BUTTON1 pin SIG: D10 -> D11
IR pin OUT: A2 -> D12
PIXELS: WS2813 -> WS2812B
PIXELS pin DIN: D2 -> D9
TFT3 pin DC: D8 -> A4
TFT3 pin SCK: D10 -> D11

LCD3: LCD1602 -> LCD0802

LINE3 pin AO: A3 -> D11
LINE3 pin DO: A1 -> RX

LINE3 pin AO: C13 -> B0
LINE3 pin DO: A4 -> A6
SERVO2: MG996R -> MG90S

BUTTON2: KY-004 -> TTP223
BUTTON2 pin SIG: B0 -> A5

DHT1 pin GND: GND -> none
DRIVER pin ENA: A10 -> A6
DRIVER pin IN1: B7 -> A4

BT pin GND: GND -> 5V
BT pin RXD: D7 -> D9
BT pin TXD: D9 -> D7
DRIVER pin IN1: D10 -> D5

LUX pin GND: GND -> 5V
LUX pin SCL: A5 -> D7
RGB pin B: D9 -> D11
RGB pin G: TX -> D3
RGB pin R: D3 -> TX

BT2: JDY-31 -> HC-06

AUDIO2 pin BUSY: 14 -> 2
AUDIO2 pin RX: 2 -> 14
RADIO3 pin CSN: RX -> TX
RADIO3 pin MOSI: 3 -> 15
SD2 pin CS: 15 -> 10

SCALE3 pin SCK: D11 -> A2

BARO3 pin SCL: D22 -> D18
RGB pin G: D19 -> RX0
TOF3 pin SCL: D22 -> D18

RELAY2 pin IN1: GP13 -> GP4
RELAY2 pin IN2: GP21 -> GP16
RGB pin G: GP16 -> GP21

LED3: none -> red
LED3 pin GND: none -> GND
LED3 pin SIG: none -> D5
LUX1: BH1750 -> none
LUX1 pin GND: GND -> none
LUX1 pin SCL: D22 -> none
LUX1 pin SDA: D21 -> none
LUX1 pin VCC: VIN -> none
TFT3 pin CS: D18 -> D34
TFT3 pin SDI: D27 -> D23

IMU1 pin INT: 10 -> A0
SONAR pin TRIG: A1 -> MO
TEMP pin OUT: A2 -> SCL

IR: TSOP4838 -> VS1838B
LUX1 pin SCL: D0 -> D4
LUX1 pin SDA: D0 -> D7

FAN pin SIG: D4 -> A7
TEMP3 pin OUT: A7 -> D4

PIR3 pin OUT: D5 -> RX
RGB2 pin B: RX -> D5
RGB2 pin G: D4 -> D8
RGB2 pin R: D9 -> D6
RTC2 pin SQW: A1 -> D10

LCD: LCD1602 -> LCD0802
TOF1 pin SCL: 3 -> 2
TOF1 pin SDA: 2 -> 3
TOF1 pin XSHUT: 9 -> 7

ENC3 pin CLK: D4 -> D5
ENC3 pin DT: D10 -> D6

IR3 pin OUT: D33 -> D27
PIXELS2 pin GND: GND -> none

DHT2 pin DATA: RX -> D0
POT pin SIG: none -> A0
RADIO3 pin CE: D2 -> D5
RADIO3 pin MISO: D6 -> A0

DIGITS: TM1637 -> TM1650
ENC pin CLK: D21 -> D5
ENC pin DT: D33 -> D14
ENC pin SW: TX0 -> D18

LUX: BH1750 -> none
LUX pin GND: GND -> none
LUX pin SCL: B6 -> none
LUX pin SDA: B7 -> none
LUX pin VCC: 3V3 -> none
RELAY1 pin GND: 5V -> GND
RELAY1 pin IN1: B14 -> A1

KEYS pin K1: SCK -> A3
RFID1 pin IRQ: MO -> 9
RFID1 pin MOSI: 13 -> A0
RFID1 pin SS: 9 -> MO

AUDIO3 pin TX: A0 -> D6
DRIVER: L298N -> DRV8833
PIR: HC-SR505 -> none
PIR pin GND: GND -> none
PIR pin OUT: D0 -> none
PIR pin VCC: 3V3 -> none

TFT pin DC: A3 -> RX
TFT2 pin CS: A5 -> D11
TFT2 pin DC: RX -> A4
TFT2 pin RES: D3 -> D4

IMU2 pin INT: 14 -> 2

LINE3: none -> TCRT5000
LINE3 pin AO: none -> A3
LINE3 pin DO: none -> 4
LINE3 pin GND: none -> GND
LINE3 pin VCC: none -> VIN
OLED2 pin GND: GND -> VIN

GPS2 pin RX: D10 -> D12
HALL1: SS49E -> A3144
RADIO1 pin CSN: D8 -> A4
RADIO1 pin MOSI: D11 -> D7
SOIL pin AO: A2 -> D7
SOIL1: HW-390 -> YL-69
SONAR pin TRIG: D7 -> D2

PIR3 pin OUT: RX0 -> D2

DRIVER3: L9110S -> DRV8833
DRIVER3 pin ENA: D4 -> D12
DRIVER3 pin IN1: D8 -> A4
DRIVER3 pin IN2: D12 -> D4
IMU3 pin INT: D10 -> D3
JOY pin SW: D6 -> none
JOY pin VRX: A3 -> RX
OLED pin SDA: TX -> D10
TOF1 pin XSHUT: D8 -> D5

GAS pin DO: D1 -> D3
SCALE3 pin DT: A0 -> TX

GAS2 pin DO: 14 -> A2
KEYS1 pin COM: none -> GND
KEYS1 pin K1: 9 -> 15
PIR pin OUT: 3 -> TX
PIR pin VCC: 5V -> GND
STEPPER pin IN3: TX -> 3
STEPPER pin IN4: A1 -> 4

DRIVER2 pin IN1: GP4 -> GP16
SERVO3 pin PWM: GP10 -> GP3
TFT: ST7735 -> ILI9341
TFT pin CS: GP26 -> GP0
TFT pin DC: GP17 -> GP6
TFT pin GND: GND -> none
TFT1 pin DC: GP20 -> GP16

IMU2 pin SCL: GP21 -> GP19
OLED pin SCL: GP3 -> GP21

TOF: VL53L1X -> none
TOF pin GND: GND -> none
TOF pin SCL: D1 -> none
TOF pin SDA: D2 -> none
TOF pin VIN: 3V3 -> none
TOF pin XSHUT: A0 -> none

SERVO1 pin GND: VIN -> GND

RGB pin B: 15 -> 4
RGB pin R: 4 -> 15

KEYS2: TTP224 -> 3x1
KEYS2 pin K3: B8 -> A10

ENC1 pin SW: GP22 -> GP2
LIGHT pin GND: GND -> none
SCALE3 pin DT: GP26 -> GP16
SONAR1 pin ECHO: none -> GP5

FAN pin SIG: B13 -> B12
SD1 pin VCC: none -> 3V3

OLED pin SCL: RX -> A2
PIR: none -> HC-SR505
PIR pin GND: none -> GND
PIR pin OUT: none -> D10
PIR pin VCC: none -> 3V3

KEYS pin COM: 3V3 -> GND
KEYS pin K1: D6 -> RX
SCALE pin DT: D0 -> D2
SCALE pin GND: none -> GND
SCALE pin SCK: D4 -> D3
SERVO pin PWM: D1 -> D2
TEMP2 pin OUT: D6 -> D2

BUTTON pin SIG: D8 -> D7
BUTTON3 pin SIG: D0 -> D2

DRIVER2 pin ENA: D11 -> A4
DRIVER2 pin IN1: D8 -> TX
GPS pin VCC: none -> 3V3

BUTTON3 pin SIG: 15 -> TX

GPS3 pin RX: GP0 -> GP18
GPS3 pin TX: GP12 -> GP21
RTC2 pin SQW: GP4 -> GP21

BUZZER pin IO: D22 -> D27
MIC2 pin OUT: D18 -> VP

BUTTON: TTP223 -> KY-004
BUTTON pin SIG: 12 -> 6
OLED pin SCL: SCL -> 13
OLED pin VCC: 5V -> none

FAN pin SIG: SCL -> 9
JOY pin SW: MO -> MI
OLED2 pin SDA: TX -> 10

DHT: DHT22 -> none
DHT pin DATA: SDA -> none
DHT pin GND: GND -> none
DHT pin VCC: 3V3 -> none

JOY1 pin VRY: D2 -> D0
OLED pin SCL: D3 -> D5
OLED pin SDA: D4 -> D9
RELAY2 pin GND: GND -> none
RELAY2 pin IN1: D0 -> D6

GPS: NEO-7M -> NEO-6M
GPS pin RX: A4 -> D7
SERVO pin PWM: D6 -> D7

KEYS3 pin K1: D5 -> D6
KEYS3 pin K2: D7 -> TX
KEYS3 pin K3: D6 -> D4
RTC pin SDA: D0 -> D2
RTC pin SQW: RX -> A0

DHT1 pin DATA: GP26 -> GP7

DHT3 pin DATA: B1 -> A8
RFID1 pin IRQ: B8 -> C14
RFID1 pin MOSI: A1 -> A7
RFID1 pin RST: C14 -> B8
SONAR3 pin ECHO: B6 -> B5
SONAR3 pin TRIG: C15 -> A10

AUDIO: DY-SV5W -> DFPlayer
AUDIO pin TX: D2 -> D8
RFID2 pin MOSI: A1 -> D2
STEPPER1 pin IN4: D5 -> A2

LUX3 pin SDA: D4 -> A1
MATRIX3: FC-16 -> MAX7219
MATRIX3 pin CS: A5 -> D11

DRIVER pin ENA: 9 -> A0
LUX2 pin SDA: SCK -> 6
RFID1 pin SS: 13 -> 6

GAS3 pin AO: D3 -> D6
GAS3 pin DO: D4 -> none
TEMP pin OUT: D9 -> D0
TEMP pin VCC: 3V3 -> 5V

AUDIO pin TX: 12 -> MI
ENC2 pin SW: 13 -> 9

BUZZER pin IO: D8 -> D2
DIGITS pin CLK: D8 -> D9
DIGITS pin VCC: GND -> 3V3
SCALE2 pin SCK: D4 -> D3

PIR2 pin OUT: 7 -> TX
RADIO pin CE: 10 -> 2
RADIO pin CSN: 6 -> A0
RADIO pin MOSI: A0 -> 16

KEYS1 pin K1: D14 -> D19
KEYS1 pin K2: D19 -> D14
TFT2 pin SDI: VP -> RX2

[YOUR TASK]
Begin at the top of the listing above and set down each line exactly. Stop after the line that contains "RELAY2 pin IN2: GP21 -> GP16".

[WRITTEN ANSWER]
BUTTON1 pin SIG: D10 -> D11
IR pin OUT: A2 -> D12
PIXELS: WS2813 -> WS2812B
PIXELS pin DIN: D2 -> D9
TFT3 pin DC: D8 -> A4
TFT3 pin SCK: D10 -> D11

LCD3: LCD1602 -> LCD0802

LINE3 pin AO: A3 -> D11
LINE3 pin DO: A1 -> RX

LINE3 pin AO: C13 -> B0
LINE3 pin DO: A4 -> A6
SERVO2: MG996R -> MG90S

BUTTON2: KY-004 -> TTP223
BUTTON2 pin SIG: B0 -> A5

DHT1 pin GND: GND -> none
DRIVER pin ENA: A10 -> A6
DRIVER pin IN1: B7 -> A4

BT pin GND: GND -> 5V
BT pin RXD: D7 -> D9
BT pin TXD: D9 -> D7
DRIVER pin IN1: D10 -> D5

LUX pin GND: GND -> 5V
LUX pin SCL: A5 -> D7
RGB pin B: D9 -> D11
RGB pin G: TX -> D3
RGB pin R: D3 -> TX

BT2: JDY-31 -> HC-06

AUDIO2 pin BUSY: 14 -> 2
AUDIO2 pin RX: 2 -> 14
RADIO3 pin CSN: RX -> TX
RADIO3 pin MOSI: 3 -> 15
SD2 pin CS: 15 -> 10

SCALE3 pin SCK: D11 -> A2

BARO3 pin SCL: D22 -> D18
RGB pin G: D19 -> RX0
TOF3 pin SCL: D22 -> D18

RELAY2 pin IN1: GP13 -> GP4
RELAY2 pin IN2: GP21 -> GP16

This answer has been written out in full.